> **WHAT IS BEING ASKED**
Repeat exactly, and only, the lines below starting at the line that contains "red clock: 4 -> 1" and ending at the line that contains "brown cube: 1 -> 3", inclusive of both.

> **DATA PROVIDED**

# # # # #

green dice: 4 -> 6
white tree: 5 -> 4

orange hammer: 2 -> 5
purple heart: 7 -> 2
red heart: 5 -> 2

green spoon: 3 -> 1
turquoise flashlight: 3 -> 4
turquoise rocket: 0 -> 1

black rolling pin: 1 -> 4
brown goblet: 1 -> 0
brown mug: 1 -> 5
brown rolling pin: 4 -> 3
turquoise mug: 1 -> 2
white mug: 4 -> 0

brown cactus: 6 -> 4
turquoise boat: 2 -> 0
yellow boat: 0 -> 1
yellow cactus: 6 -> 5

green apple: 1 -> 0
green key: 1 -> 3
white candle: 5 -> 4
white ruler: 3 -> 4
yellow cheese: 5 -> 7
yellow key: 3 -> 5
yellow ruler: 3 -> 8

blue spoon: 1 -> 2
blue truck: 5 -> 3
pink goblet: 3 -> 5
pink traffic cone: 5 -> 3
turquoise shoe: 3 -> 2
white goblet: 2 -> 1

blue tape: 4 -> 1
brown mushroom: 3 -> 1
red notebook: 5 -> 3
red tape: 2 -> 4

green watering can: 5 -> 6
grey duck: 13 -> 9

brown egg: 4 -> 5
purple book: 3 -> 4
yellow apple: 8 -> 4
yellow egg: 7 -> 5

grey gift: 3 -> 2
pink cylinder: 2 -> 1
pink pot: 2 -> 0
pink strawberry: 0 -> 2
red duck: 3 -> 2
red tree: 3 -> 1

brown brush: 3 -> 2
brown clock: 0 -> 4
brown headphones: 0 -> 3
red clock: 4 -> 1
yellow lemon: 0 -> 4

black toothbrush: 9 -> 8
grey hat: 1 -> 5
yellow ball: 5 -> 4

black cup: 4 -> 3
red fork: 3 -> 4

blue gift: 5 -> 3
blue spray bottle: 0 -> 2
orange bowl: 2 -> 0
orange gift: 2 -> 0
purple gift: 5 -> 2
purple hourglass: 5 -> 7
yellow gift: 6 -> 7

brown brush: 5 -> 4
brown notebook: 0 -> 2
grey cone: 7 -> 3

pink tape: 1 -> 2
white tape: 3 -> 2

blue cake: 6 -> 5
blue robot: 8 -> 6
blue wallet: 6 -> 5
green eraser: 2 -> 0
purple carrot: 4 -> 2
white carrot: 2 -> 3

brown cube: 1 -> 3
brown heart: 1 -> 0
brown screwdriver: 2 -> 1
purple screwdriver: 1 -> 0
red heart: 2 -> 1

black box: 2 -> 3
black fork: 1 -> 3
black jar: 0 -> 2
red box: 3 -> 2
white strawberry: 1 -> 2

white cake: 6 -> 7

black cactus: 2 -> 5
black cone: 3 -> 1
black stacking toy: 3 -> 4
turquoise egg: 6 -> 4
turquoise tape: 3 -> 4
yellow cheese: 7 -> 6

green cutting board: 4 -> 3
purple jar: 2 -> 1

# # # # #

> **SOLUTION TO THE EXERCISE**
red clock: 4 -> 1
yellow lemon: 0 -> 4

black toothbrush: 9 -> 8
grey hat: 1 -> 5
yellow ball: 5 -> 4

black cup: 4 -> 3
red fork: 3 -> 4

blue gift: 5 -> 3
blue spray bottle: 0 -> 2
orange bowl: 2 -> 0
orange gift: 2 -> 0
purple gift: 5 -> 2
purple hourglass: 5 -> 7
yellow gift: 6 -> 7

brown brush: 5 -> 4
brown notebook: 0 -> 2
grey cone: 7 -> 3

pink tape: 1 -> 2
white tape: 3 -> 2

blue cake: 6 -> 5
blue robot: 8 -> 6
blue wallet: 6 -> 5
green eraser: 2 -> 0
purple carrot: 4 -> 2
white carrot: 2 -> 3

brown cube: 1 -> 3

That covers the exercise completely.